*** GIVEN ENTRIES

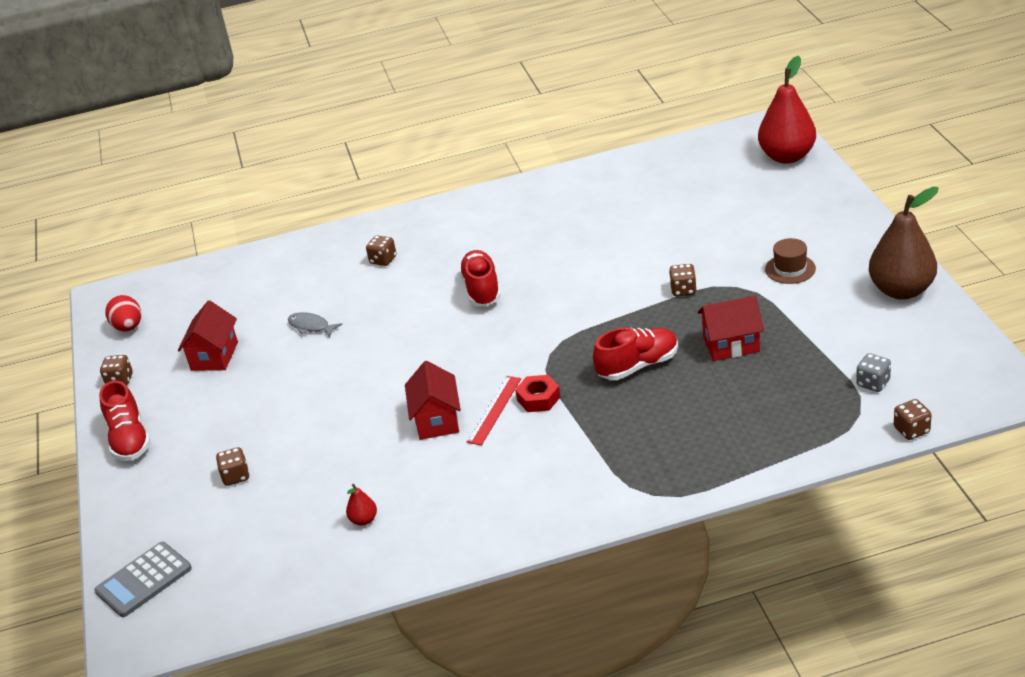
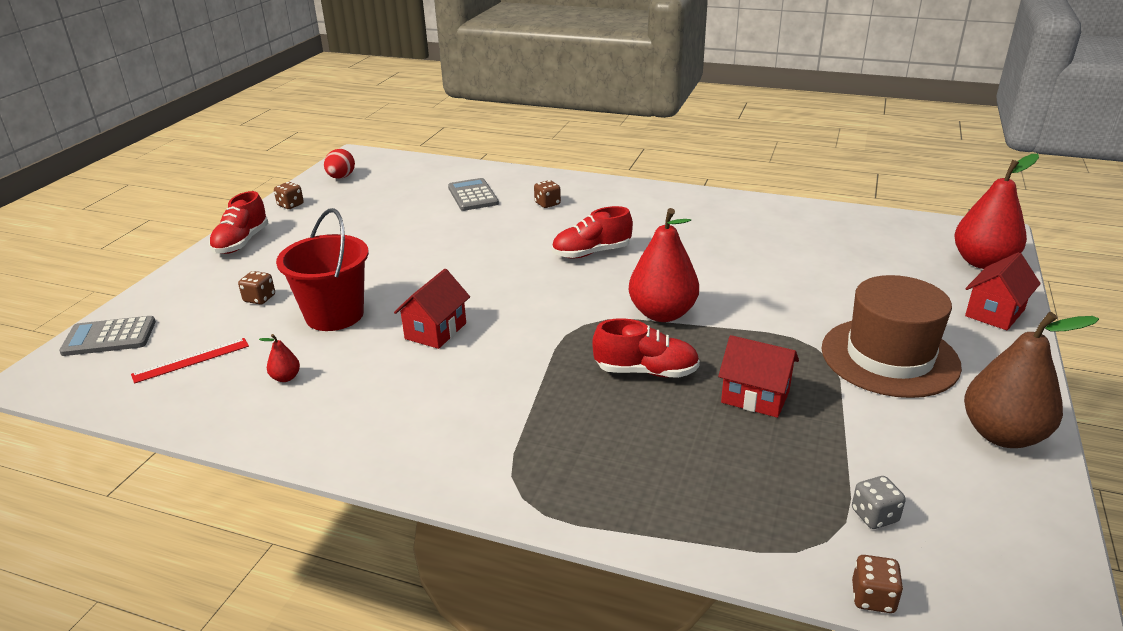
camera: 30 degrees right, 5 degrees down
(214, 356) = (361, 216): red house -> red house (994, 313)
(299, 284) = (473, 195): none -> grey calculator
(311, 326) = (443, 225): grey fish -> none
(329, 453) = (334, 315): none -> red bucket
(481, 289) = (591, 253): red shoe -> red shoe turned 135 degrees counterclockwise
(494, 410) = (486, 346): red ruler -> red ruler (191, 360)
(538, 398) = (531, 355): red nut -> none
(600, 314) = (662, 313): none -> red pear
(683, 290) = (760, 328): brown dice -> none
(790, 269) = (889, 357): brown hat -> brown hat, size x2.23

******

**TASK BRIEF**
Could you print the lines above, exactly as written, from the line containing "(683, 290) = (760, 328): brown dice -> none" through the final one?

**OUTPUT**
(683, 290) = (760, 328): brown dice -> none
(790, 269) = (889, 357): brown hat -> brown hat, size x2.23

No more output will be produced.